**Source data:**

◇ ◇ ◇ ◇

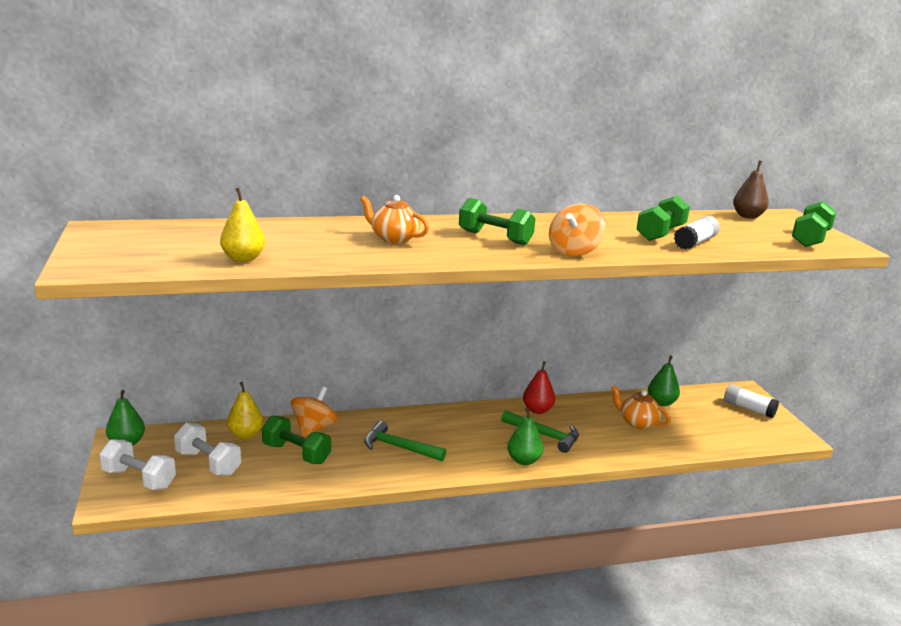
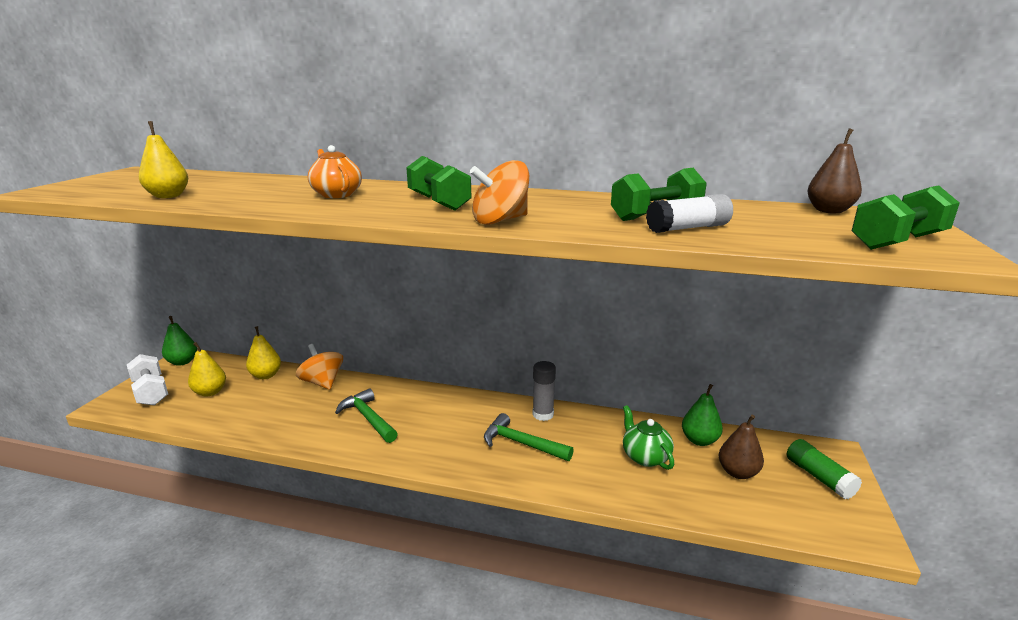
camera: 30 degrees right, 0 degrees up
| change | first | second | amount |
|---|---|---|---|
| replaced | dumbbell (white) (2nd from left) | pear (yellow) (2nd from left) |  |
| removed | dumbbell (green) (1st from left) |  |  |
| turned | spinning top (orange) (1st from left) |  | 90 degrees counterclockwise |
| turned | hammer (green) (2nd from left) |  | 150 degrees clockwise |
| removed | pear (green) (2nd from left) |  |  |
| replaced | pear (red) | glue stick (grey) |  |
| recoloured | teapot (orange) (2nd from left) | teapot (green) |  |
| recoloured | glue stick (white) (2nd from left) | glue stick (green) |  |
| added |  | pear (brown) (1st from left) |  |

◇ ◇ ◇ ◇

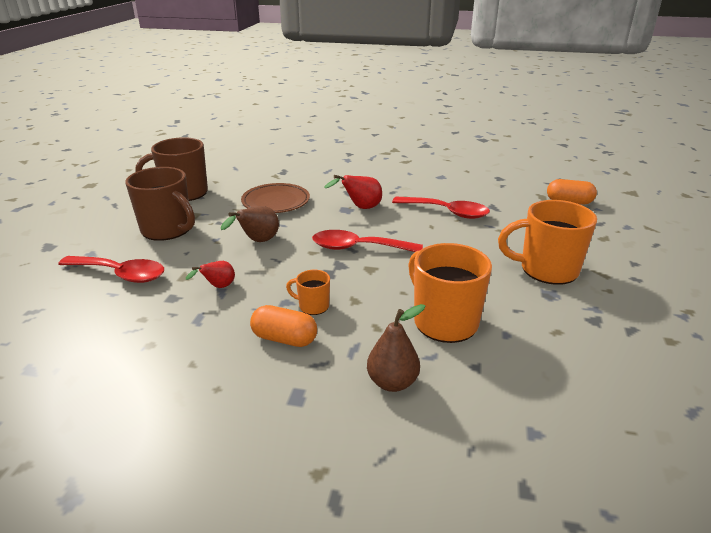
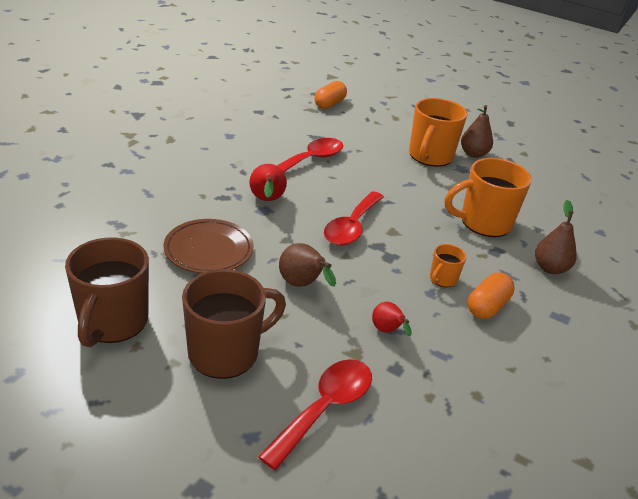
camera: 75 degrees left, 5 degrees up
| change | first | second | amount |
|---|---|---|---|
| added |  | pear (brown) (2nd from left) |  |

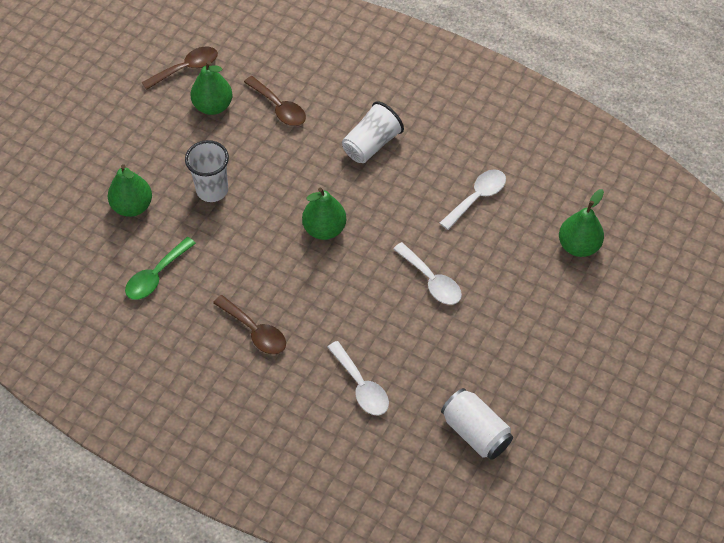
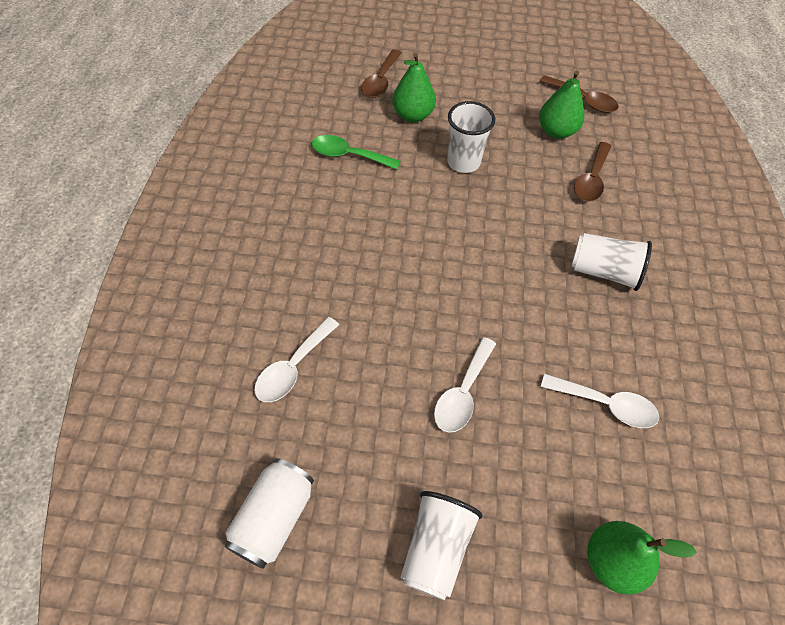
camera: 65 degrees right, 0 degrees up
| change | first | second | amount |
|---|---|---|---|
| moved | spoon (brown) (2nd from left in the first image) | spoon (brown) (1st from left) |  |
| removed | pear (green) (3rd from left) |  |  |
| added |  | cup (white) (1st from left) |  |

◇ ◇ ◇ ◇

**What the task requires:**
What you give back must be the stretch above, starting at the line with "recoloured | glue" and ending at the line with "pear (brown) (1st", copied exactly.

**Result of this task:**
| recoloured | glue stick (white) (2nd from left) | glue stick (green) |  |
| added |  | pear (brown) (1st from left) |  |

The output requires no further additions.